WHAT TO DO:
Reproduce the listing below word for word, starting at its first line and ending with the line that contains "27: (303, 225)", including both of those lines.

LISTING:

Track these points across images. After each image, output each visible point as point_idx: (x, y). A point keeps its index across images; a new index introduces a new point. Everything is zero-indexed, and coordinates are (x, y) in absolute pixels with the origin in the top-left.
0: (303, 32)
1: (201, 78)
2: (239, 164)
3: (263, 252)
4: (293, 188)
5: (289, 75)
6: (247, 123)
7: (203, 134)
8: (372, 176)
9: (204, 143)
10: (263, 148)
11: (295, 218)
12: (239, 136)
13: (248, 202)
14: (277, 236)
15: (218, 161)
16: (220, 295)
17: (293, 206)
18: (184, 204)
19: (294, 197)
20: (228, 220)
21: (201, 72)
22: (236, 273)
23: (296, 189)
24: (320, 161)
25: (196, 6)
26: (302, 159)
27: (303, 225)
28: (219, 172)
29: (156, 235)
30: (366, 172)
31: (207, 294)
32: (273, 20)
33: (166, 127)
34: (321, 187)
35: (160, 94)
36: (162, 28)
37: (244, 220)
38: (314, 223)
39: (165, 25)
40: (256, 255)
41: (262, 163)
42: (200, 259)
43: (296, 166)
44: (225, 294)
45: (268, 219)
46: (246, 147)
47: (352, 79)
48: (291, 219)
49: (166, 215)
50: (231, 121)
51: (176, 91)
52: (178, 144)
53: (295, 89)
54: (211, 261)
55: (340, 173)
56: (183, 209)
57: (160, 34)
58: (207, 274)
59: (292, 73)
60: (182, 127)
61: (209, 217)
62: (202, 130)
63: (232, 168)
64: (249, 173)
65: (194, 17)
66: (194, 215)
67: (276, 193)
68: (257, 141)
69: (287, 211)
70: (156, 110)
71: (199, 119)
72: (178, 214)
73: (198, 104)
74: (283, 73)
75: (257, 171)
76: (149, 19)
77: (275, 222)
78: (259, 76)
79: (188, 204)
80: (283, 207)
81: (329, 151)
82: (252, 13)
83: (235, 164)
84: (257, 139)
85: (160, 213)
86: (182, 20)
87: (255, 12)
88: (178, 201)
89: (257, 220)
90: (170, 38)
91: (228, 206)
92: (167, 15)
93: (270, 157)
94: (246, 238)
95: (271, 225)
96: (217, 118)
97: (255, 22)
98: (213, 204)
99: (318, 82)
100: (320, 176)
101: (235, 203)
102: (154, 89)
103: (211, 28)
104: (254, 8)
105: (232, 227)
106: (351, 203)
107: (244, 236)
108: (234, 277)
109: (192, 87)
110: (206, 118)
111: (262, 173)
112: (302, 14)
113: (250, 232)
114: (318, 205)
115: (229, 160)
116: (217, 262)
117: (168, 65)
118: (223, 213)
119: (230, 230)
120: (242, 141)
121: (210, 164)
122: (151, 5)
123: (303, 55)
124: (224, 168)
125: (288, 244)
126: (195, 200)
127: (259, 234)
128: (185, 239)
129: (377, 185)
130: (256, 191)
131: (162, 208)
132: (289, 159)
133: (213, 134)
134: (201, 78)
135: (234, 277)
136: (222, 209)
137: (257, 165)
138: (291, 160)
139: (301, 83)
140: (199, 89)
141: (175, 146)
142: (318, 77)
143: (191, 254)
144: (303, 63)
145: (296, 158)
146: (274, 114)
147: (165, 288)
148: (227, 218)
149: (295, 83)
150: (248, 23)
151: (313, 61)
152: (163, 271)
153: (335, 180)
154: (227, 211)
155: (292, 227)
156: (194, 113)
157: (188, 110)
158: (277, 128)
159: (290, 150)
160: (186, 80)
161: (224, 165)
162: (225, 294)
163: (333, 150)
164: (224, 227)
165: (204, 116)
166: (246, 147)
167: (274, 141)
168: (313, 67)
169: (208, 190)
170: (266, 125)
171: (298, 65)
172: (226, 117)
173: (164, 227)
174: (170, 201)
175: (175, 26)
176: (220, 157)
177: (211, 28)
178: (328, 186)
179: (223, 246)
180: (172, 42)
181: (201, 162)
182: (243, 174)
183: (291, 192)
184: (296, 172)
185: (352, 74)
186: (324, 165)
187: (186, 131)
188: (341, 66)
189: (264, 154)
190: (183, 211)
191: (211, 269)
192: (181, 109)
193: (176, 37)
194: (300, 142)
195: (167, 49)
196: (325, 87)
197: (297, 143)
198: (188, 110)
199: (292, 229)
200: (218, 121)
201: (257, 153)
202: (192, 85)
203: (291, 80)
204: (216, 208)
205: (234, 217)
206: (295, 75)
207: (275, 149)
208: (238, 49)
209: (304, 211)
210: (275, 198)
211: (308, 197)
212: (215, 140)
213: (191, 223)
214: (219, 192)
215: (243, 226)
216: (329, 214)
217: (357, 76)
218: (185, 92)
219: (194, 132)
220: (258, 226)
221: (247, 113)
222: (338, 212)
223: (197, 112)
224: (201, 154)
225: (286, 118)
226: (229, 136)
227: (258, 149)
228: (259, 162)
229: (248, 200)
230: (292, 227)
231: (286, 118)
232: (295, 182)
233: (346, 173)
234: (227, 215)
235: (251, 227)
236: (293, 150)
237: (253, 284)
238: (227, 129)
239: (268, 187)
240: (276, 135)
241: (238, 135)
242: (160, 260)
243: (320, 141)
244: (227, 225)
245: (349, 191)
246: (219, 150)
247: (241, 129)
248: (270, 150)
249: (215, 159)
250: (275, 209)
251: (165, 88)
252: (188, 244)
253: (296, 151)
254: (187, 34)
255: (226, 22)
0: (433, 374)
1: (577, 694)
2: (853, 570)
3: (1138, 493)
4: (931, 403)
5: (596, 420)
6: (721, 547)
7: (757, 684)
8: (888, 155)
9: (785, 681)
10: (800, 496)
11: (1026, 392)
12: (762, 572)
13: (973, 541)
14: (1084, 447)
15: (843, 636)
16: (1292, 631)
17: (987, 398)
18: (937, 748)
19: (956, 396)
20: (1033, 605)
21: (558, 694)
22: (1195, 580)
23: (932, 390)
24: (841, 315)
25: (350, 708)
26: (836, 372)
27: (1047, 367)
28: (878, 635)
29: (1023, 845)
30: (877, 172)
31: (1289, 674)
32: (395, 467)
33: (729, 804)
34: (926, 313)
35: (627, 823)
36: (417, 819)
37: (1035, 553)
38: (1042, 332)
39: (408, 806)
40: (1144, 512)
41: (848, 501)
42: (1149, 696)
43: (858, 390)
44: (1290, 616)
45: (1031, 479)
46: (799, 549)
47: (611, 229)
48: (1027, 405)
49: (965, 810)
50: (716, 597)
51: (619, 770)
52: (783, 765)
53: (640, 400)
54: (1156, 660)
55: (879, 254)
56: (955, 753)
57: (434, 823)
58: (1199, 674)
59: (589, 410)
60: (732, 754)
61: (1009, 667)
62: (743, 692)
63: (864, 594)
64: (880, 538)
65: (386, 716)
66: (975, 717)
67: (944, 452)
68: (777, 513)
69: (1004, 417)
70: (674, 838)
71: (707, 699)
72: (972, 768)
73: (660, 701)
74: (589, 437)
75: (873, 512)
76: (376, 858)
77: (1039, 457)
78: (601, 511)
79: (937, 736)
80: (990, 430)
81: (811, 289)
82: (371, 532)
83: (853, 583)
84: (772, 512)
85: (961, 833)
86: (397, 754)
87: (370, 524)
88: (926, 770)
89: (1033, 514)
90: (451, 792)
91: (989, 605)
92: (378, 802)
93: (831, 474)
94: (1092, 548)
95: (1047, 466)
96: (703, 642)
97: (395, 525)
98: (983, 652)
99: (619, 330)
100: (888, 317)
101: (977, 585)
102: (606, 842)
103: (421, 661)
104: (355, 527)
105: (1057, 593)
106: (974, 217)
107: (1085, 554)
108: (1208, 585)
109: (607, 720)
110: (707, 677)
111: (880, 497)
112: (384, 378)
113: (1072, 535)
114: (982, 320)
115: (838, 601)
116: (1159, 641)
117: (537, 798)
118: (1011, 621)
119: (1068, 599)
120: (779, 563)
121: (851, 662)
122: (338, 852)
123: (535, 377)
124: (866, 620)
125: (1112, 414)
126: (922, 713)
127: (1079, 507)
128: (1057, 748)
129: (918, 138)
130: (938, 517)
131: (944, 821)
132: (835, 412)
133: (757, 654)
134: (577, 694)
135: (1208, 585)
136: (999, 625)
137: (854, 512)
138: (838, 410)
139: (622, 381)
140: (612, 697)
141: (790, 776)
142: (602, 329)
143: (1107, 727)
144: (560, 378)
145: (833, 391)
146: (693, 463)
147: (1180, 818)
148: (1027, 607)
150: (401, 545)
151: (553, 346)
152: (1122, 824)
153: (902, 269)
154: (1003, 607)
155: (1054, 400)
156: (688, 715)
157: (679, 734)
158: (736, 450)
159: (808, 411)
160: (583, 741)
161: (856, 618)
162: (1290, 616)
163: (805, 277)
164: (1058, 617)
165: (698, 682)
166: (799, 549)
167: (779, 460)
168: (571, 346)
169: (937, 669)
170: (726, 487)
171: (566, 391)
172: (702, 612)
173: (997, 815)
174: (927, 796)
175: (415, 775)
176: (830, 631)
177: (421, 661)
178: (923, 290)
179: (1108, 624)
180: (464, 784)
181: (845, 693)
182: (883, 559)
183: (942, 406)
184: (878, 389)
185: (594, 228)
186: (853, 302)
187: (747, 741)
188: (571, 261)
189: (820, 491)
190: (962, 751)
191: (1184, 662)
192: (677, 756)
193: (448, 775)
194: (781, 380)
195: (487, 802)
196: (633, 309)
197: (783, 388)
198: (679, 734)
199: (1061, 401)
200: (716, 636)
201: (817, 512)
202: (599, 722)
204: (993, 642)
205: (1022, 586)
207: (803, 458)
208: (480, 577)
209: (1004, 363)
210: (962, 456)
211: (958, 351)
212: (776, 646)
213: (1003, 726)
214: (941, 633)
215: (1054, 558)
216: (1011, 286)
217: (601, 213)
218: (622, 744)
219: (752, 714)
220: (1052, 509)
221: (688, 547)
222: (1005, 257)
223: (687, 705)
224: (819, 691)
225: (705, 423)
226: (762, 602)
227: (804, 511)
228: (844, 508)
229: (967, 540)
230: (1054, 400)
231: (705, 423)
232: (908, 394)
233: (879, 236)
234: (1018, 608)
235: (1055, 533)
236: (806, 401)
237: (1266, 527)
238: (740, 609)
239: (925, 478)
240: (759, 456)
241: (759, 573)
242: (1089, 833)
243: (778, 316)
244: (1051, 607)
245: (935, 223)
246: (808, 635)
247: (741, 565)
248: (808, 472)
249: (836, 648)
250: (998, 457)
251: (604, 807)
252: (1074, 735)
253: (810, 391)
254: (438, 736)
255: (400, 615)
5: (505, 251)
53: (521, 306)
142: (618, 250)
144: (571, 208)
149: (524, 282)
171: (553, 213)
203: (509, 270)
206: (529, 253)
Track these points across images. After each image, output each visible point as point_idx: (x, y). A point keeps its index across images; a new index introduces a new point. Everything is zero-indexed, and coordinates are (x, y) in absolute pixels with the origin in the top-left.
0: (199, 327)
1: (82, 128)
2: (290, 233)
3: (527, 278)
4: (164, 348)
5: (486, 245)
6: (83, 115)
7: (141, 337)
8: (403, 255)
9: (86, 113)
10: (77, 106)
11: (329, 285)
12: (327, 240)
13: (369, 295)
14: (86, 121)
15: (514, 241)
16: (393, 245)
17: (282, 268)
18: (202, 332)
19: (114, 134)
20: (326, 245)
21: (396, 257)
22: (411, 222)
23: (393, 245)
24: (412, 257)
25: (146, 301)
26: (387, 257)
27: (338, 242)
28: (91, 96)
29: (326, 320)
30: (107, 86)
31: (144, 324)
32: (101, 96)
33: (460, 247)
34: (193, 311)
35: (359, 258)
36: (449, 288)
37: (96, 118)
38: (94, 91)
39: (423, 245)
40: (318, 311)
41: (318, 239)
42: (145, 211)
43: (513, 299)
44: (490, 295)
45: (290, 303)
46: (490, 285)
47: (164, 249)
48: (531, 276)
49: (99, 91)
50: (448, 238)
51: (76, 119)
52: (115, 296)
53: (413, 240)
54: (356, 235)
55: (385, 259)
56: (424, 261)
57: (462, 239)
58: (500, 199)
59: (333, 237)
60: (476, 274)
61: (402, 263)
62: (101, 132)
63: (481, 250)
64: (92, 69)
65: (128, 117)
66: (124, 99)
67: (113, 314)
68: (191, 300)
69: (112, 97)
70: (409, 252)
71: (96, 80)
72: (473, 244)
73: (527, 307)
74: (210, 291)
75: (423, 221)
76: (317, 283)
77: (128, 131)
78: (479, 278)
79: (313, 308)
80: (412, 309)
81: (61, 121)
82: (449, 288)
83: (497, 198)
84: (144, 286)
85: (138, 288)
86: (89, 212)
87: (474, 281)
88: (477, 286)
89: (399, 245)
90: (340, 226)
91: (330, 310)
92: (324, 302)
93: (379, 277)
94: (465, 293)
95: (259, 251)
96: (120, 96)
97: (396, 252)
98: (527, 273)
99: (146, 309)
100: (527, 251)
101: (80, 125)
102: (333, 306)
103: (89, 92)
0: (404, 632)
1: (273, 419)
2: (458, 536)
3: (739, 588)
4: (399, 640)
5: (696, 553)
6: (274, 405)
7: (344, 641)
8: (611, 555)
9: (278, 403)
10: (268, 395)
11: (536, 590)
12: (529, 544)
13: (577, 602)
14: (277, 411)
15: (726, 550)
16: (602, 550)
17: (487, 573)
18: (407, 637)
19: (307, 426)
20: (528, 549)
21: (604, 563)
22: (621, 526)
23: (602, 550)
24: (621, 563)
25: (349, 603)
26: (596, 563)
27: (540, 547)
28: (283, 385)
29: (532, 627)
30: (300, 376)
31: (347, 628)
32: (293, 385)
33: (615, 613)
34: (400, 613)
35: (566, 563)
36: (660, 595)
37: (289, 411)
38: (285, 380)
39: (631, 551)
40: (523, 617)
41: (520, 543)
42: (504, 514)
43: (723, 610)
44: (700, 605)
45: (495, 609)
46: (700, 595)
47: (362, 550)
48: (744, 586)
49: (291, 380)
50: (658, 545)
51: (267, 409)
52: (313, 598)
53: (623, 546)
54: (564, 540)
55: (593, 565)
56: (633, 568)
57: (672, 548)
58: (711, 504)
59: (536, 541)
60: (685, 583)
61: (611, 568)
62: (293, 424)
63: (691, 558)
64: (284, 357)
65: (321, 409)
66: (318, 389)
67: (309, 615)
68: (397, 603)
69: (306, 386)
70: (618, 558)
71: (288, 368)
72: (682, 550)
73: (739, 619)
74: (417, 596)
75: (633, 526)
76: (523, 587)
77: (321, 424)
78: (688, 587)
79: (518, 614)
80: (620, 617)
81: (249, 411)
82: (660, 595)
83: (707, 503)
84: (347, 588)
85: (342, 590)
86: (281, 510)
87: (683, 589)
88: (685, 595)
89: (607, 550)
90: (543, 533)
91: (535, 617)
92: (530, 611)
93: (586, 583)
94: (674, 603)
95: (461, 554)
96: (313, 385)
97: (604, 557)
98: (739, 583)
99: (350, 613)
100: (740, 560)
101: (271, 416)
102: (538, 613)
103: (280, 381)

EXPECTED ANSWER:
Track these points across images. After each image, output each visible point as point_idx: (x, y). A point keeps its index across images; a new index introduces a new point. Everything is zero-indexed, and coordinates are (x, y) in absolute pixels with the origin in the top-left.
0: (303, 32)
1: (201, 78)
2: (239, 164)
3: (263, 252)
4: (293, 188)
5: (289, 75)
6: (247, 123)
7: (203, 134)
8: (372, 176)
9: (204, 143)
10: (263, 148)
11: (295, 218)
12: (239, 136)
13: (248, 202)
14: (277, 236)
15: (218, 161)
16: (220, 295)
17: (293, 206)
18: (184, 204)
19: (294, 197)
20: (228, 220)
21: (201, 72)
22: (236, 273)
23: (296, 189)
24: (320, 161)
25: (196, 6)
26: (302, 159)
27: (303, 225)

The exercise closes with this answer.